_Activity_: Restate all the data exactly, so that each line is the same as before.

Before-and-after object lists
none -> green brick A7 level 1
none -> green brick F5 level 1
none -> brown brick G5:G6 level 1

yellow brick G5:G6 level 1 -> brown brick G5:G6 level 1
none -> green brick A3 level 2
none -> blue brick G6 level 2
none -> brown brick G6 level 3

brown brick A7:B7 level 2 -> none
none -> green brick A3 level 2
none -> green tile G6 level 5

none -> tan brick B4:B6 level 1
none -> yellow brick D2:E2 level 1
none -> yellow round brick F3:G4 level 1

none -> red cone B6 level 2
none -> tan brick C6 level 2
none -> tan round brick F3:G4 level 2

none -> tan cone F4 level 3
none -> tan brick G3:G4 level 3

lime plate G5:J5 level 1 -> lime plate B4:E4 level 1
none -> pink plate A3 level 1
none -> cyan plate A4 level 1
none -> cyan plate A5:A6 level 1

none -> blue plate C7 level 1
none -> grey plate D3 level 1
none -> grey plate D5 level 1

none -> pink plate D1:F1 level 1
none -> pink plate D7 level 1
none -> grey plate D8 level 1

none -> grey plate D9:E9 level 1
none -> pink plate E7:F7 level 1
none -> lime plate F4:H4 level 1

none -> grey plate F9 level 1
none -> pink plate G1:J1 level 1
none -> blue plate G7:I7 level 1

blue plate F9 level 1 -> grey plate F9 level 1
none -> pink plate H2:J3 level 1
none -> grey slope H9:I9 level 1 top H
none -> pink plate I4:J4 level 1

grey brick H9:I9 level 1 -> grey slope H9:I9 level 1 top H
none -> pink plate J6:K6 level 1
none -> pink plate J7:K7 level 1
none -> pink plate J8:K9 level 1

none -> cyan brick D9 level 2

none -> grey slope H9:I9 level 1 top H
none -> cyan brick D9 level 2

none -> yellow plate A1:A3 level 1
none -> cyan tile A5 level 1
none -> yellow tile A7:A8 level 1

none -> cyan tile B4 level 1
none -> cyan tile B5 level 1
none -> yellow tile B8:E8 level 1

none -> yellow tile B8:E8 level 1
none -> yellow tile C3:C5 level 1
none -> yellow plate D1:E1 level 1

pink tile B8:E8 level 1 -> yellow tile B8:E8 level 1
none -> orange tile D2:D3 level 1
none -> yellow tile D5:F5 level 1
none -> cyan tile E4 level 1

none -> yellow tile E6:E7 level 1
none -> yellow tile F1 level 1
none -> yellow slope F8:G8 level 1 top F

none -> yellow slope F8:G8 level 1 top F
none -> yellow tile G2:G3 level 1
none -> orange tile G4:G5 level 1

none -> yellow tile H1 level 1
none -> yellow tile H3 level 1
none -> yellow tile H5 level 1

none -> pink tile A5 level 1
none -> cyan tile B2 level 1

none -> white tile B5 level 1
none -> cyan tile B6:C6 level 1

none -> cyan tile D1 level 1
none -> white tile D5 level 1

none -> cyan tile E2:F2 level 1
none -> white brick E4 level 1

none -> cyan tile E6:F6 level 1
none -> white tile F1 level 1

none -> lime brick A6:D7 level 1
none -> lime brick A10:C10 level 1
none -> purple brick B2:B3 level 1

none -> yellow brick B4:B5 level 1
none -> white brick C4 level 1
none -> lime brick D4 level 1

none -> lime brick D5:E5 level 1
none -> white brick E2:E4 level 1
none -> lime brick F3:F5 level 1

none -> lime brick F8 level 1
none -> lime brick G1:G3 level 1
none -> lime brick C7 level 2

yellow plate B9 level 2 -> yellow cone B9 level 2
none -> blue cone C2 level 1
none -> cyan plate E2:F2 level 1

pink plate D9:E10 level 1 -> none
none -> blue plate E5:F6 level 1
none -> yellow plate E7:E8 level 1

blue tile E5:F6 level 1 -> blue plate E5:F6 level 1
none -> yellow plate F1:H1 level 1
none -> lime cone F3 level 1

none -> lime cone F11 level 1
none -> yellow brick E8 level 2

_Completed task_:
none -> green brick A7 level 1
none -> green brick F5 level 1
none -> brown brick G5:G6 level 1

yellow brick G5:G6 level 1 -> brown brick G5:G6 level 1
none -> green brick A3 level 2
none -> blue brick G6 level 2
none -> brown brick G6 level 3

brown brick A7:B7 level 2 -> none
none -> green brick A3 level 2
none -> green tile G6 level 5

none -> tan brick B4:B6 level 1
none -> yellow brick D2:E2 level 1
none -> yellow round brick F3:G4 level 1

none -> red cone B6 level 2
none -> tan brick C6 level 2
none -> tan round brick F3:G4 level 2

none -> tan cone F4 level 3
none -> tan brick G3:G4 level 3

lime plate G5:J5 level 1 -> lime plate B4:E4 level 1
none -> pink plate A3 level 1
none -> cyan plate A4 level 1
none -> cyan plate A5:A6 level 1

none -> blue plate C7 level 1
none -> grey plate D3 level 1
none -> grey plate D5 level 1

none -> pink plate D1:F1 level 1
none -> pink plate D7 level 1
none -> grey plate D8 level 1

none -> grey plate D9:E9 level 1
none -> pink plate E7:F7 level 1
none -> lime plate F4:H4 level 1

none -> grey plate F9 level 1
none -> pink plate G1:J1 level 1
none -> blue plate G7:I7 level 1

blue plate F9 level 1 -> grey plate F9 level 1
none -> pink plate H2:J3 level 1
none -> grey slope H9:I9 level 1 top H
none -> pink plate I4:J4 level 1

grey brick H9:I9 level 1 -> grey slope H9:I9 level 1 top H
none -> pink plate J6:K6 level 1
none -> pink plate J7:K7 level 1
none -> pink plate J8:K9 level 1

none -> cyan brick D9 level 2

none -> grey slope H9:I9 level 1 top H
none -> cyan brick D9 level 2

none -> yellow plate A1:A3 level 1
none -> cyan tile A5 level 1
none -> yellow tile A7:A8 level 1

none -> cyan tile B4 level 1
none -> cyan tile B5 level 1
none -> yellow tile B8:E8 level 1

none -> yellow tile B8:E8 level 1
none -> yellow tile C3:C5 level 1
none -> yellow plate D1:E1 level 1

pink tile B8:E8 level 1 -> yellow tile B8:E8 level 1
none -> orange tile D2:D3 level 1
none -> yellow tile D5:F5 level 1
none -> cyan tile E4 level 1

none -> yellow tile E6:E7 level 1
none -> yellow tile F1 level 1
none -> yellow slope F8:G8 level 1 top F

none -> yellow slope F8:G8 level 1 top F
none -> yellow tile G2:G3 level 1
none -> orange tile G4:G5 level 1

none -> yellow tile H1 level 1
none -> yellow tile H3 level 1
none -> yellow tile H5 level 1

none -> pink tile A5 level 1
none -> cyan tile B2 level 1

none -> white tile B5 level 1
none -> cyan tile B6:C6 level 1

none -> cyan tile D1 level 1
none -> white tile D5 level 1

none -> cyan tile E2:F2 level 1
none -> white brick E4 level 1

none -> cyan tile E6:F6 level 1
none -> white tile F1 level 1

none -> lime brick A6:D7 level 1
none -> lime brick A10:C10 level 1
none -> purple brick B2:B3 level 1

none -> yellow brick B4:B5 level 1
none -> white brick C4 level 1
none -> lime brick D4 level 1

none -> lime brick D5:E5 level 1
none -> white brick E2:E4 level 1
none -> lime brick F3:F5 level 1

none -> lime brick F8 level 1
none -> lime brick G1:G3 level 1
none -> lime brick C7 level 2

yellow plate B9 level 2 -> yellow cone B9 level 2
none -> blue cone C2 level 1
none -> cyan plate E2:F2 level 1

pink plate D9:E10 level 1 -> none
none -> blue plate E5:F6 level 1
none -> yellow plate E7:E8 level 1

blue tile E5:F6 level 1 -> blue plate E5:F6 level 1
none -> yellow plate F1:H1 level 1
none -> lime cone F3 level 1

none -> lime cone F11 level 1
none -> yellow brick E8 level 2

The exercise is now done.